# Your assignment:
Copy every line below that has the word "flashlight" in it.

━━━━━━━━━━━━━━━━

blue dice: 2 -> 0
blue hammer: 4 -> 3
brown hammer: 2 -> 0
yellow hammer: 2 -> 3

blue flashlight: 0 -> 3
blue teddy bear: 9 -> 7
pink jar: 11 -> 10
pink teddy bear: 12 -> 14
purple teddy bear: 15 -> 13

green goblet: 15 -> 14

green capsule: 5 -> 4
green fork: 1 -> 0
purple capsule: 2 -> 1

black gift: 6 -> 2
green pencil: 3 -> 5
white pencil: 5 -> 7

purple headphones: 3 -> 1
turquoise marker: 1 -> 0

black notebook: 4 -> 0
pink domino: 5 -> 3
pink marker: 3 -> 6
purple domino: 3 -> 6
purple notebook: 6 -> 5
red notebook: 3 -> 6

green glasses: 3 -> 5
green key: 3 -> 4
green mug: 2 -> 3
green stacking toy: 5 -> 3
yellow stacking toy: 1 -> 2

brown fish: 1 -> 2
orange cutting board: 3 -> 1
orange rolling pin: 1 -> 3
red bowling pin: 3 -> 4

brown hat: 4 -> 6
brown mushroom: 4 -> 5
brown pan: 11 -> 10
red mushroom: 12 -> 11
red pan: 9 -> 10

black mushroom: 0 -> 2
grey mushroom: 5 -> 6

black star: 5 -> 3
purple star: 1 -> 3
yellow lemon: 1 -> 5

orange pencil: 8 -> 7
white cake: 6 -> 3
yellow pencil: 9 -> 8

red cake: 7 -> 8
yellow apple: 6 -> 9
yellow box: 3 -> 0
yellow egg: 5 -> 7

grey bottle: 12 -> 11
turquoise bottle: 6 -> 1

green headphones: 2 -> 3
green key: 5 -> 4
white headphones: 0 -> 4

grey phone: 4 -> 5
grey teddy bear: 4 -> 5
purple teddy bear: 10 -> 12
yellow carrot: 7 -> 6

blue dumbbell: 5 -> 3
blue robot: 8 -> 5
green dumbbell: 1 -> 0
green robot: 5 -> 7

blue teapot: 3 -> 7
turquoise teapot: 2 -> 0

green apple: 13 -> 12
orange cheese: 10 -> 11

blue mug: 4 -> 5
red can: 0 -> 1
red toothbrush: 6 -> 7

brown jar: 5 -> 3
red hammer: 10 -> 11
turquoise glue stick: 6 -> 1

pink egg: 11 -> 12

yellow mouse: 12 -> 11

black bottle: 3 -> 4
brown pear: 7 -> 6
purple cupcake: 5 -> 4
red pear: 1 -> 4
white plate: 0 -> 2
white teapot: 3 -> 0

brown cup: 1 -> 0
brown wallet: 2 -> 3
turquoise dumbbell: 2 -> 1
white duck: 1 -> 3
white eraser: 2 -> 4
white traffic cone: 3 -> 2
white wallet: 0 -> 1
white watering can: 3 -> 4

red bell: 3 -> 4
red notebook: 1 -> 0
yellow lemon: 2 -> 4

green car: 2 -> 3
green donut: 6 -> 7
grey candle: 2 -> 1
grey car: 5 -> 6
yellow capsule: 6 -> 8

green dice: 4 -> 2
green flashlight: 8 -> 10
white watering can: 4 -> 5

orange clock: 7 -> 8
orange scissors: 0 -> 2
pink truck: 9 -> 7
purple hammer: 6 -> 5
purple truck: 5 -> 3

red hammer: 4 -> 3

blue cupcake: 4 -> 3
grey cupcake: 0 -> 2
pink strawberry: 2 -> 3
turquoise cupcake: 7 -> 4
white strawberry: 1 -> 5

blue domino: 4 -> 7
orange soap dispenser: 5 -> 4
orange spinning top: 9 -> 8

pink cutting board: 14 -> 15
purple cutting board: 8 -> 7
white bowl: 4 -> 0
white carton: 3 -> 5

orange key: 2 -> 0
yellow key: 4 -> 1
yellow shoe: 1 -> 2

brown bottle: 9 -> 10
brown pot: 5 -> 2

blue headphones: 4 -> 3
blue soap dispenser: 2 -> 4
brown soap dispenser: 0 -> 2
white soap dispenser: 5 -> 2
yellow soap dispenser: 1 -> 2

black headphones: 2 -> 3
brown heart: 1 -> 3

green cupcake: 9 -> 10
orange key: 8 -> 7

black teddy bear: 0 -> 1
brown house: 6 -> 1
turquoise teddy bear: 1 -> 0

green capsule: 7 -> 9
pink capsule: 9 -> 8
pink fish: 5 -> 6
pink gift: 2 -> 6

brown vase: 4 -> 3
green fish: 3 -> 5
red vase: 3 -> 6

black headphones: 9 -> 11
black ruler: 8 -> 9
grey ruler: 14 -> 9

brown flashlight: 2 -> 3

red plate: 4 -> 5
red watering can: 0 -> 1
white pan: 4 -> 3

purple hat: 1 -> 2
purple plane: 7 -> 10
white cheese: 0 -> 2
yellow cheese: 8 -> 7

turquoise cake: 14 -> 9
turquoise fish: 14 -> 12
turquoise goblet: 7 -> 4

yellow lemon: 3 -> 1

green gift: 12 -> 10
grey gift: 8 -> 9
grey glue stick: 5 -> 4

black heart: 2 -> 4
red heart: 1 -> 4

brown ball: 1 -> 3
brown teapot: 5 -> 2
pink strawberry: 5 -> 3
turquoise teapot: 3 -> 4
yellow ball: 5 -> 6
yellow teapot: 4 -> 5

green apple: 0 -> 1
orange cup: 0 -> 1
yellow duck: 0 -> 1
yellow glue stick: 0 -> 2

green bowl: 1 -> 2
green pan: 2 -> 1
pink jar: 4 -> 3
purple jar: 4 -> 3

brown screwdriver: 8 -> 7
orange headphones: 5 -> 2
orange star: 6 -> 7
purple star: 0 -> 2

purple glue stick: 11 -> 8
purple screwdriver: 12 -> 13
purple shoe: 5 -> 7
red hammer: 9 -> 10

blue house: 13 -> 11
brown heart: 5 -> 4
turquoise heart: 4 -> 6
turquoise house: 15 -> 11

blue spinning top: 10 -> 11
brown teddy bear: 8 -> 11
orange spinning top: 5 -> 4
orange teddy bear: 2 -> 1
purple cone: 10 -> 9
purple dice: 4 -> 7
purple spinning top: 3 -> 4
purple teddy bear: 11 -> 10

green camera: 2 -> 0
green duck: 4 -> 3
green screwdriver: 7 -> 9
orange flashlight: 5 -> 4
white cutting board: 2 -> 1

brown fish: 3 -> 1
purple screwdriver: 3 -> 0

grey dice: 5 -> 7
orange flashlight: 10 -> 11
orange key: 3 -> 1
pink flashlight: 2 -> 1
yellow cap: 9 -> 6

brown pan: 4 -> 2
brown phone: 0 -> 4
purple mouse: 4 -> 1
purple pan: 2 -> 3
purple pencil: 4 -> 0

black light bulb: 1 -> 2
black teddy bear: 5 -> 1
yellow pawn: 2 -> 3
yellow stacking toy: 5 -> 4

━━━━━━━━━━━━━━━━

# Completed task:
blue flashlight: 0 -> 3
green flashlight: 8 -> 10
brown flashlight: 2 -> 3
orange flashlight: 5 -> 4
orange flashlight: 10 -> 11
pink flashlight: 2 -> 1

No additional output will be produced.